**What is required:** Please print each entry below exactly as it stands, but without any pictures.

**Supplied material:**
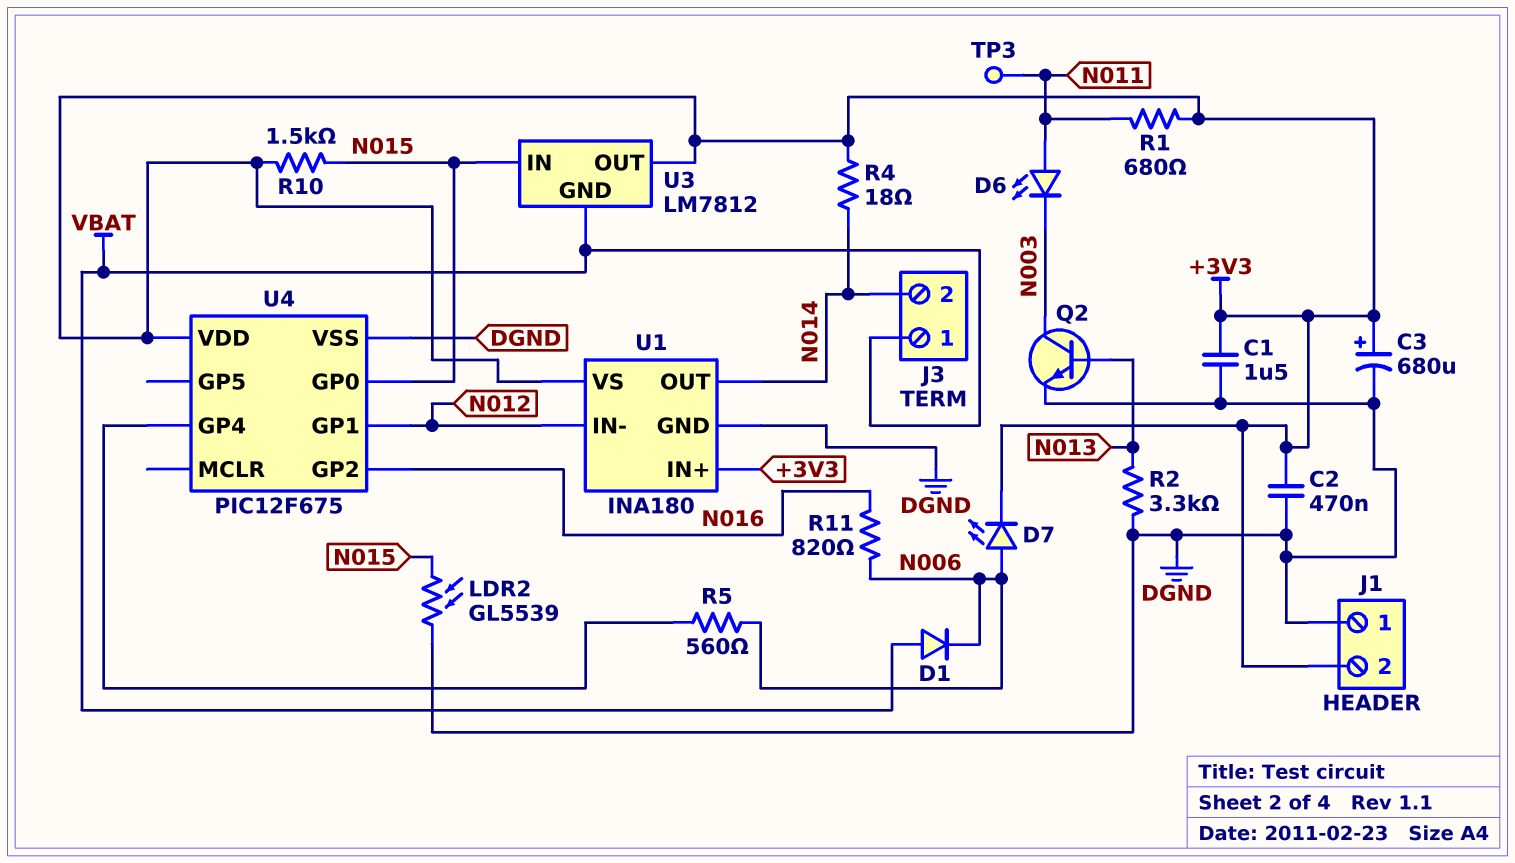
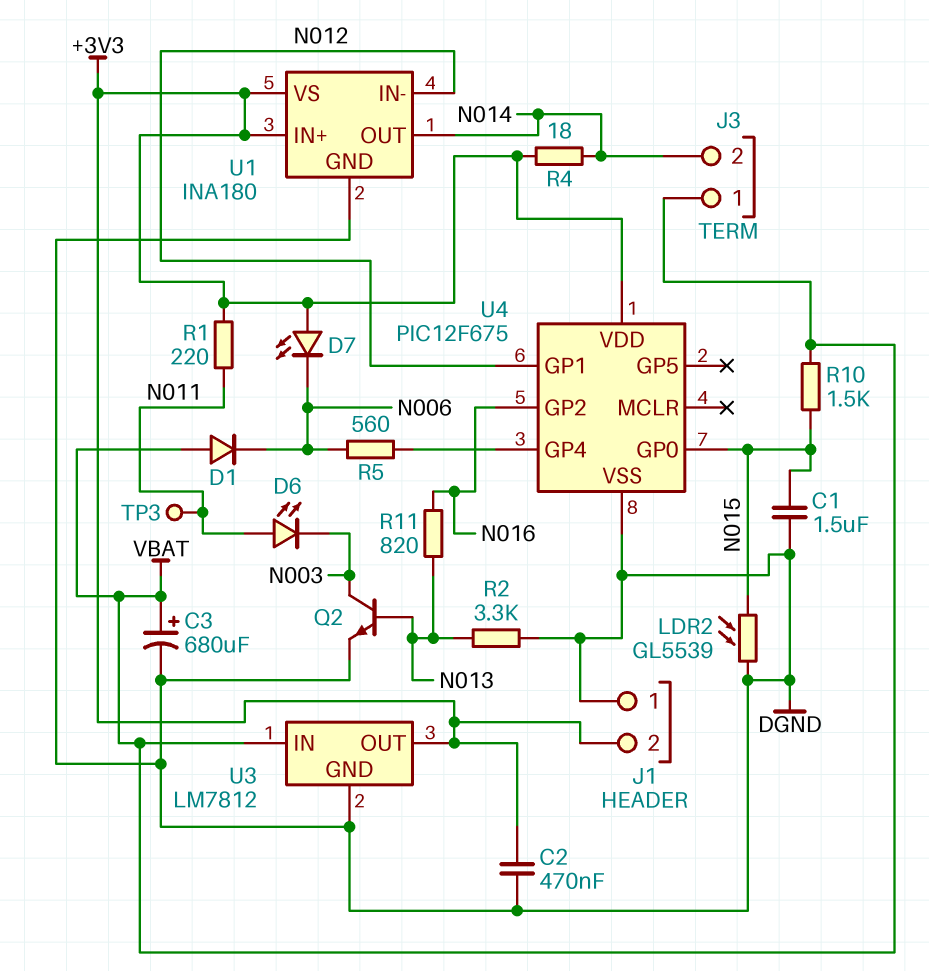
C1: 1.5uF (+3V3, DGND) -> 1.5uF (DGND, N015)
C3: 680uF (plus +3V3, minus DGND) -> 680uF (plus VBAT, minus DGND)
D7: LED (A N006, K +3V3) -> LED (A +3V3, K N006)
R1: 680 (+3V3, N011) -> 220 (+3V3, N011)
R10: 1.5k (+3V3, N015) -> 1.5k (N015, VBAT)
R11: 820 (N006, N016) -> 820 (N013, N016)
U3 pin GND: VBAT -> DGND
U3 pin IN: N015 -> VBAT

**Answer area:**
C1: 1.5uF (+3V3, DGND) -> 1.5uF (DGND, N015)
C3: 680uF (plus +3V3, minus DGND) -> 680uF (plus VBAT, minus DGND)
D7: LED (A N006, K +3V3) -> LED (A +3V3, K N006)
R1: 680 (+3V3, N011) -> 220 (+3V3, N011)
R10: 1.5k (+3V3, N015) -> 1.5k (N015, VBAT)
R11: 820 (N006, N016) -> 820 (N013, N016)
U3 pin GND: VBAT -> DGND
U3 pin IN: N015 -> VBAT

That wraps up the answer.